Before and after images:
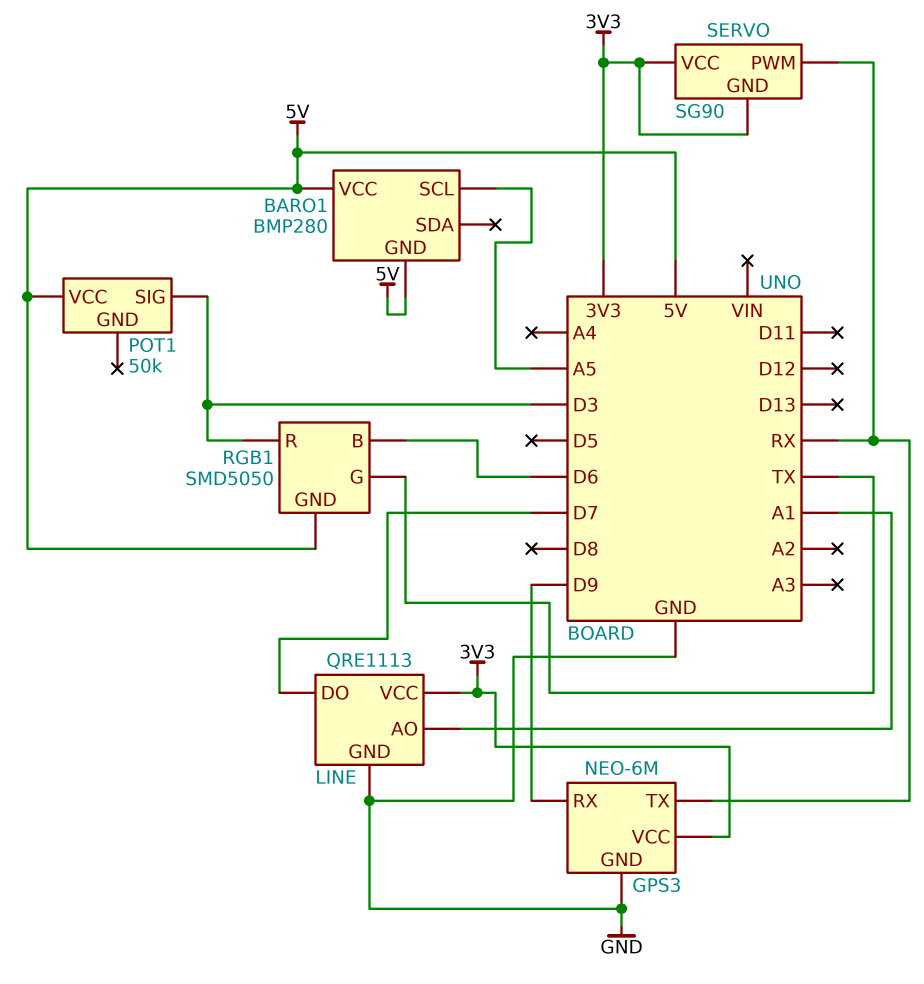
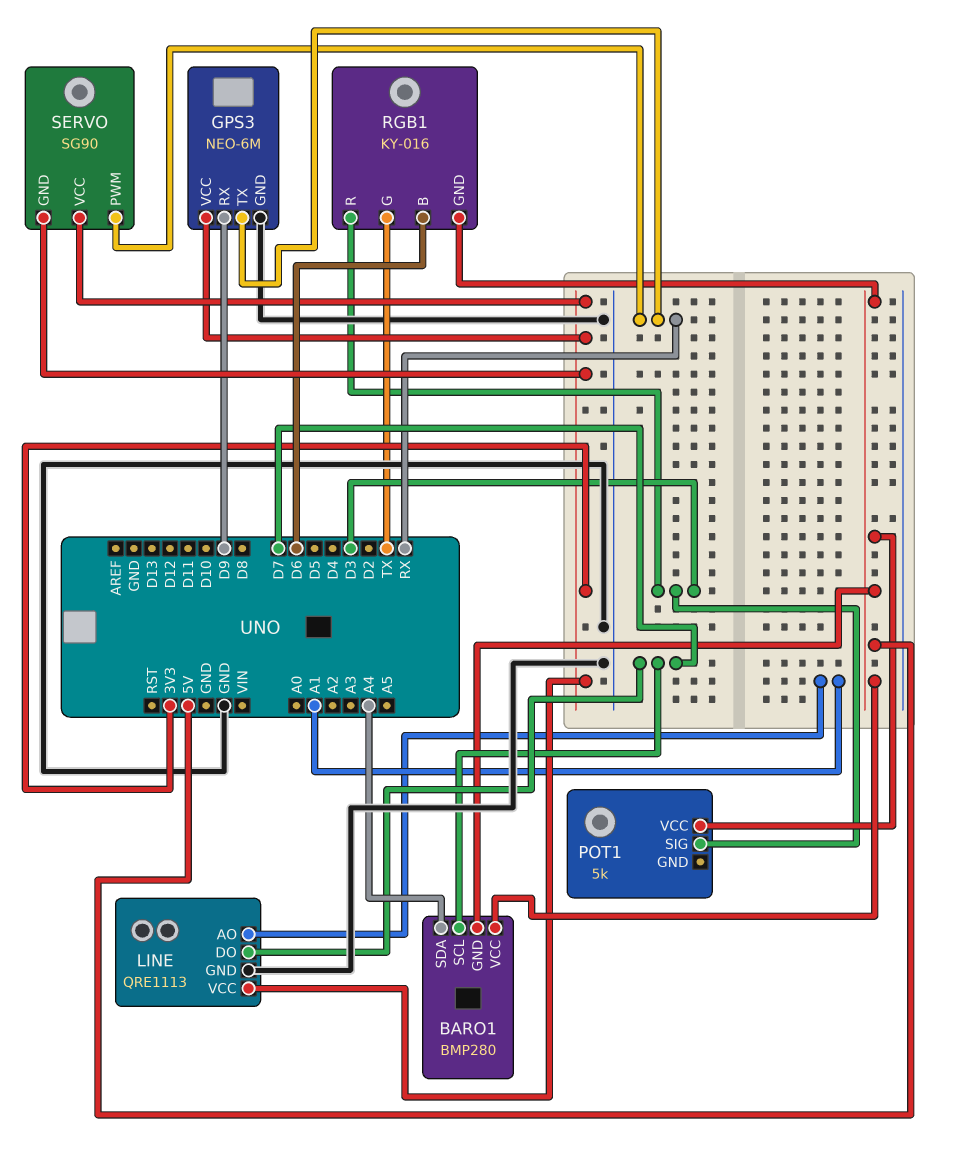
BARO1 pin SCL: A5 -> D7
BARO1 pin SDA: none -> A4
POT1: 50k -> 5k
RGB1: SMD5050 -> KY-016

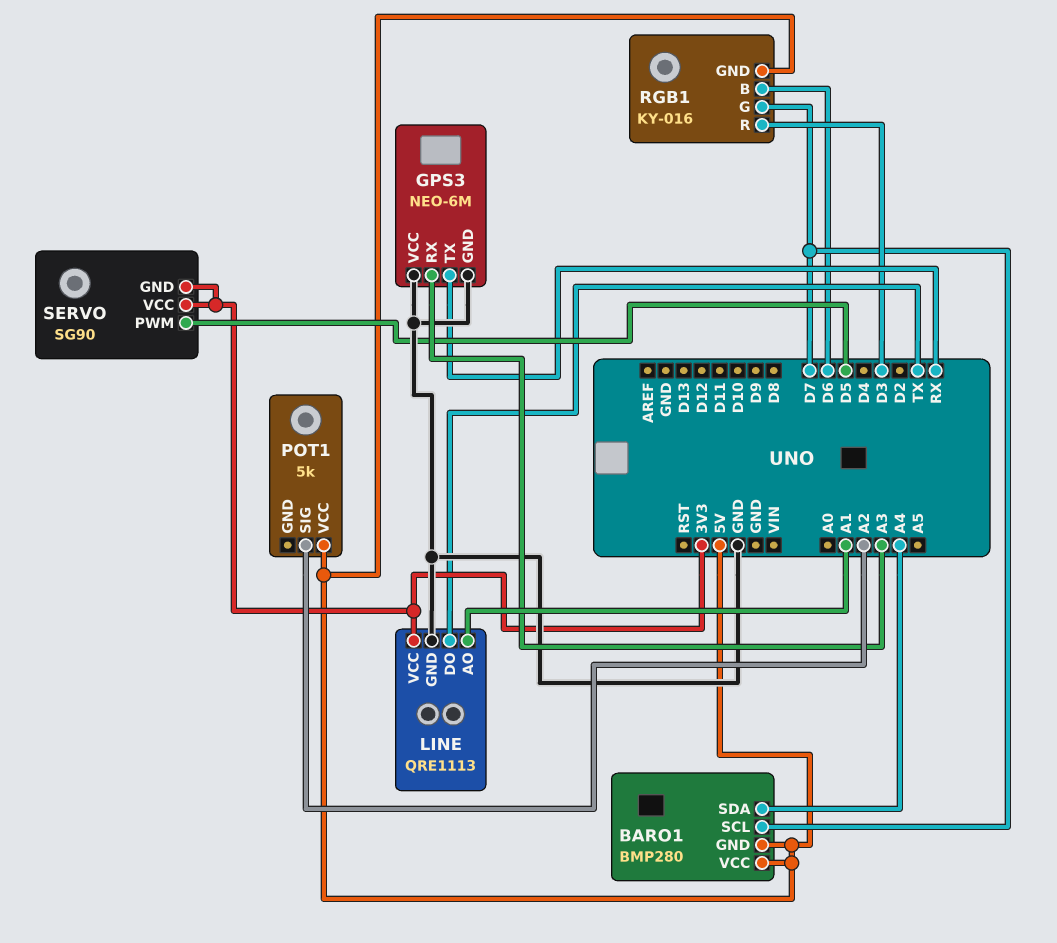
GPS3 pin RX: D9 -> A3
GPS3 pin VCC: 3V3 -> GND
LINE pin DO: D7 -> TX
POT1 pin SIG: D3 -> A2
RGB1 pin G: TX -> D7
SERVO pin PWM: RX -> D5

Description of the task
The expected output is each record, copied exactly, and nothing in place of the pictures.

Answer for this exercise
BARO1 pin SCL: A5 -> D7
BARO1 pin SDA: none -> A4
POT1: 50k -> 5k
RGB1: SMD5050 -> KY-016

GPS3 pin RX: D9 -> A3
GPS3 pin VCC: 3V3 -> GND
LINE pin DO: D7 -> TX
POT1 pin SIG: D3 -> A2
RGB1 pin G: TX -> D7
SERVO pin PWM: RX -> D5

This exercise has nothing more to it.